Data extract →
══════════════════════════════

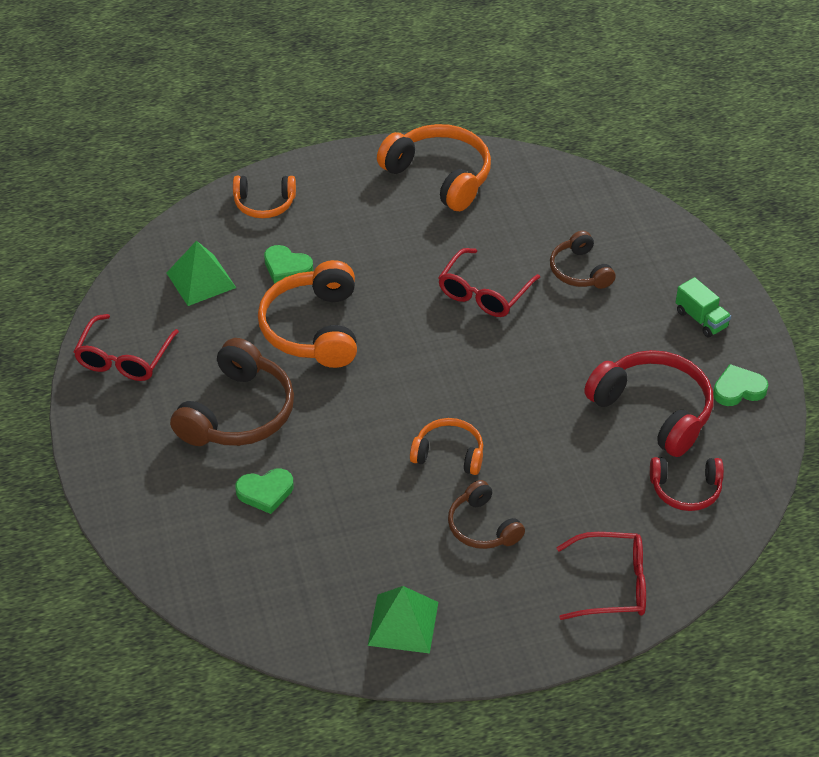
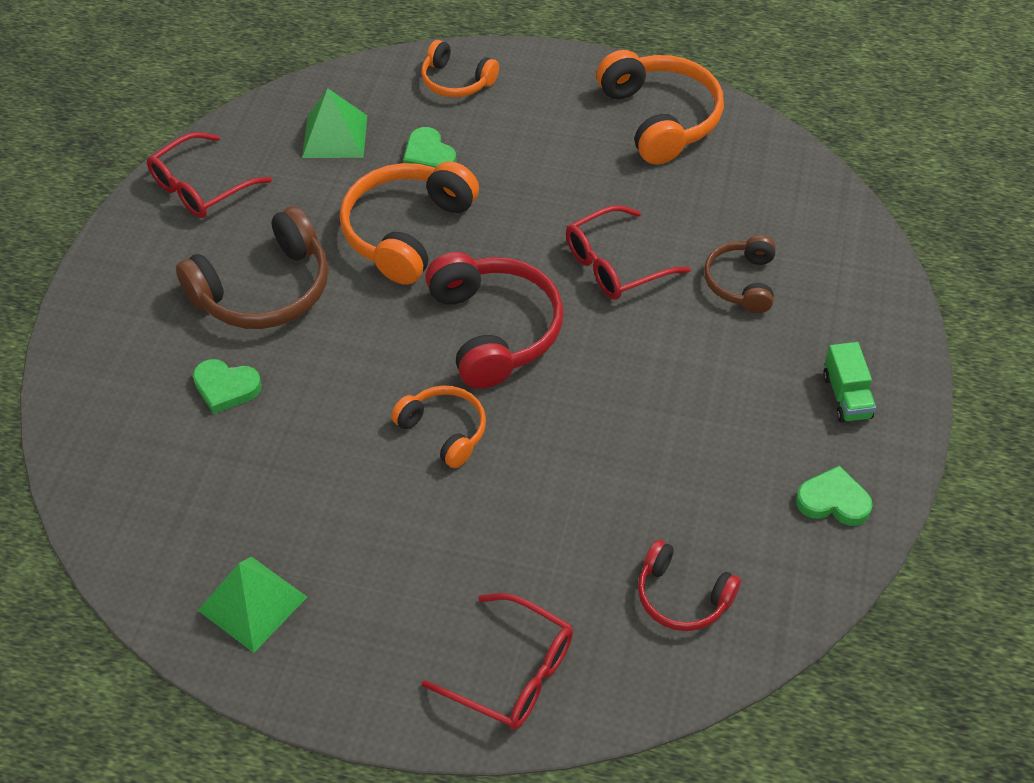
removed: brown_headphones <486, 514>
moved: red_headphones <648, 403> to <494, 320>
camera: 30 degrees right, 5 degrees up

══════════════════════════════

Work task → Leave out the pictures. Transcribe the rest of the listing above exactly.

Exercise response →
removed: brown_headphones <486, 514>
moved: red_headphones <648, 403> to <494, 320>
camera: 30 degrees right, 5 degrees up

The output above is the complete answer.